- [Problem statement]: All lines before the one containing "(416, 641) = (270, 246): black", plus that line itself, are to be printed exactly as they appear below.

··· Information provided

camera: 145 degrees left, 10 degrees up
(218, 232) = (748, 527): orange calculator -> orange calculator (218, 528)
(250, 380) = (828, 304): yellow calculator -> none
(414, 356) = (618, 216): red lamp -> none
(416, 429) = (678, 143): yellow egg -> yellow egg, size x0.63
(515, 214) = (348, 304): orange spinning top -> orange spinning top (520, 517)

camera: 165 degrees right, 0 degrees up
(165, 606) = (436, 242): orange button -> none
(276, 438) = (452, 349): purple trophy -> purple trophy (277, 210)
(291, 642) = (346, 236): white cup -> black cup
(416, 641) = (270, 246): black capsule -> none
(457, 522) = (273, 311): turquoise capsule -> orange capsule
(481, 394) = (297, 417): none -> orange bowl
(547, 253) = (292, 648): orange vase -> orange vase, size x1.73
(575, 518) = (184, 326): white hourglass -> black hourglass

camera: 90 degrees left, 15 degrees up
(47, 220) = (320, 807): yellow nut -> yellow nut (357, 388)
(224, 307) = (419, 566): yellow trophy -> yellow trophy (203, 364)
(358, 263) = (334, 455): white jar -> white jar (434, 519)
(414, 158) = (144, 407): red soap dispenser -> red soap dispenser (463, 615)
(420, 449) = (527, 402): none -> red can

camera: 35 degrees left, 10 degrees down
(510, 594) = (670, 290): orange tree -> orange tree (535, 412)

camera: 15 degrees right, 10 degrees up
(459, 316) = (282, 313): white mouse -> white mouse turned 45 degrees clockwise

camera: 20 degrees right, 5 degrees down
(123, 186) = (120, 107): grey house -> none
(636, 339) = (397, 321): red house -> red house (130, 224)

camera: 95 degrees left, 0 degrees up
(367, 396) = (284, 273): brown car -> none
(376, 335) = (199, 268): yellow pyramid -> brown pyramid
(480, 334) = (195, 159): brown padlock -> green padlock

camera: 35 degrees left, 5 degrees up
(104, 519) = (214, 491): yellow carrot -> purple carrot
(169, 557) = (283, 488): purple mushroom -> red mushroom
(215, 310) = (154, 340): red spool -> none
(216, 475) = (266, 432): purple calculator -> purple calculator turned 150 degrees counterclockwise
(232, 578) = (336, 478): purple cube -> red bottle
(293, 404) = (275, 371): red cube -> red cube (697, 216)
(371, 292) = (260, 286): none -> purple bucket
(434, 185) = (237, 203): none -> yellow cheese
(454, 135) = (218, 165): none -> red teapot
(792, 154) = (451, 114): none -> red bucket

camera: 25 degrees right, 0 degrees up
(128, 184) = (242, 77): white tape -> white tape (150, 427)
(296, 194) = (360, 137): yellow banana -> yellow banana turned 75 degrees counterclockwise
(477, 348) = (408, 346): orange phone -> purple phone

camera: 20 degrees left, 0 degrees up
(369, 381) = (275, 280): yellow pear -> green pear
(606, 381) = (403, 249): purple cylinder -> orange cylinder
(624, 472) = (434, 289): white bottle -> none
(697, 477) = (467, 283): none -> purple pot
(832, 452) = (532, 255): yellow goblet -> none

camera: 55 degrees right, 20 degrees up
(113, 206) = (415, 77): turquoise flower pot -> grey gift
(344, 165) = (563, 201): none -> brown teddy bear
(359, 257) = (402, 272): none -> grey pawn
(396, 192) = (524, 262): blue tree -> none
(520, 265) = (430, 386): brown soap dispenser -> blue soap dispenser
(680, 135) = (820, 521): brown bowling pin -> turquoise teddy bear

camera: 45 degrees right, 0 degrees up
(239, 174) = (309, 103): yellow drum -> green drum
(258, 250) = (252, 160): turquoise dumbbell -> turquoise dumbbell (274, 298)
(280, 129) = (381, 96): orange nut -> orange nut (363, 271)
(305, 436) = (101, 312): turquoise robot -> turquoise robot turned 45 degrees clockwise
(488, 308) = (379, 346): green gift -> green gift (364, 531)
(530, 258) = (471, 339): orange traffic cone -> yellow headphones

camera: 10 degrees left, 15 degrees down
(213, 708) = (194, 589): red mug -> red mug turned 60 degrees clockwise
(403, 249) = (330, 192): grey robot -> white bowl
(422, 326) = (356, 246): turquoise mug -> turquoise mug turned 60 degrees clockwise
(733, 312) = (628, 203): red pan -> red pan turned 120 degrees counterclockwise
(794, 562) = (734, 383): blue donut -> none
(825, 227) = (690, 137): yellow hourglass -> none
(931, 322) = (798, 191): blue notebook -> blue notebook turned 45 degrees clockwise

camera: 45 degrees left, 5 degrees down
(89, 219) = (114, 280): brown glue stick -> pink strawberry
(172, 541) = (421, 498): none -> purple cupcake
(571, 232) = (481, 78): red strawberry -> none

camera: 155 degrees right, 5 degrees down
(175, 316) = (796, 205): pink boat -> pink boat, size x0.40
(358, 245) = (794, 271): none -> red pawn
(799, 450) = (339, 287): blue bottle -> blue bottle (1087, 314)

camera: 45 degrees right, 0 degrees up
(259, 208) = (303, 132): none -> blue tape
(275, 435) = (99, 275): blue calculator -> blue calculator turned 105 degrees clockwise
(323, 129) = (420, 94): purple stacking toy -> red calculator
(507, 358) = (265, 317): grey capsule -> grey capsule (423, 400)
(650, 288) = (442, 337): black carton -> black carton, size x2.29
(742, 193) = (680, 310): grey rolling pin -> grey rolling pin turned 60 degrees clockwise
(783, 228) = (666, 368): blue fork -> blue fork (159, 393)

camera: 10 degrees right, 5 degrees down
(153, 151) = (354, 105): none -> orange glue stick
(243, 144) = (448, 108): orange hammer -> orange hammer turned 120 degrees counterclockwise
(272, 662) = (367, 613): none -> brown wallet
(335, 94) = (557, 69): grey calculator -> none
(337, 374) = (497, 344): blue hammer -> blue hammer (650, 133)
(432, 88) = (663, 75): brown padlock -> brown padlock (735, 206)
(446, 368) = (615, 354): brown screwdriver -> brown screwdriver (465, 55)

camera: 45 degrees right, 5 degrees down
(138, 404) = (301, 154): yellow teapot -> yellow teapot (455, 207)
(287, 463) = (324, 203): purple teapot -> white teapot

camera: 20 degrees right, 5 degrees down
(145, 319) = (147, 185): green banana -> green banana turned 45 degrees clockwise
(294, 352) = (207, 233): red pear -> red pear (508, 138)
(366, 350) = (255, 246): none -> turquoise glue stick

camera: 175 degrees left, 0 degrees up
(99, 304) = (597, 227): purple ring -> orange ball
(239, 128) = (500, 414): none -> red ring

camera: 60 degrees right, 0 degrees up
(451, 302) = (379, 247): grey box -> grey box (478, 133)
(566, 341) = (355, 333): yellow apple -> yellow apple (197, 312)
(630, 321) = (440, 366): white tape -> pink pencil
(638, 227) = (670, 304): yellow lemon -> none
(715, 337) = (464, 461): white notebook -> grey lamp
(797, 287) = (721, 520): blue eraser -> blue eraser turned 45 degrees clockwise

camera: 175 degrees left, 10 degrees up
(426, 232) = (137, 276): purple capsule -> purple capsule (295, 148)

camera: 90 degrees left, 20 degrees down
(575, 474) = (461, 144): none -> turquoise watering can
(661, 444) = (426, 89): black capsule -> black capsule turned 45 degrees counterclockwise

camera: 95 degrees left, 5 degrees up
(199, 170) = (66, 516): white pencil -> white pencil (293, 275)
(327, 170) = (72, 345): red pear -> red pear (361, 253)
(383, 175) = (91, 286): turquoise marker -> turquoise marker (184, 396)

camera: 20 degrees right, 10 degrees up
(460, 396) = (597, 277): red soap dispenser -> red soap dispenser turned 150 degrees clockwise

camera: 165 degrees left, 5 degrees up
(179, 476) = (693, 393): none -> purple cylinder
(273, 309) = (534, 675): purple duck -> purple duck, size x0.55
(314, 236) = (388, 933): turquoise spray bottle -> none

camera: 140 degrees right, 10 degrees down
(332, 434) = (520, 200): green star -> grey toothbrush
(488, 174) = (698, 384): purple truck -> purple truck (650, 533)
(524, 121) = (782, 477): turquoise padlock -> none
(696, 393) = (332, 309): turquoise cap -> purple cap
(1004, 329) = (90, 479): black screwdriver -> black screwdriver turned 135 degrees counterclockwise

······

- [Solution for this task]:
camera: 145 degrees left, 10 degrees up
(218, 232) = (748, 527): orange calculator -> orange calculator (218, 528)
(250, 380) = (828, 304): yellow calculator -> none
(414, 356) = (618, 216): red lamp -> none
(416, 429) = (678, 143): yellow egg -> yellow egg, size x0.63
(515, 214) = (348, 304): orange spinning top -> orange spinning top (520, 517)

camera: 165 degrees right, 0 degrees up
(165, 606) = (436, 242): orange button -> none
(276, 438) = (452, 349): purple trophy -> purple trophy (277, 210)
(291, 642) = (346, 236): white cup -> black cup
(416, 641) = (270, 246): black capsule -> none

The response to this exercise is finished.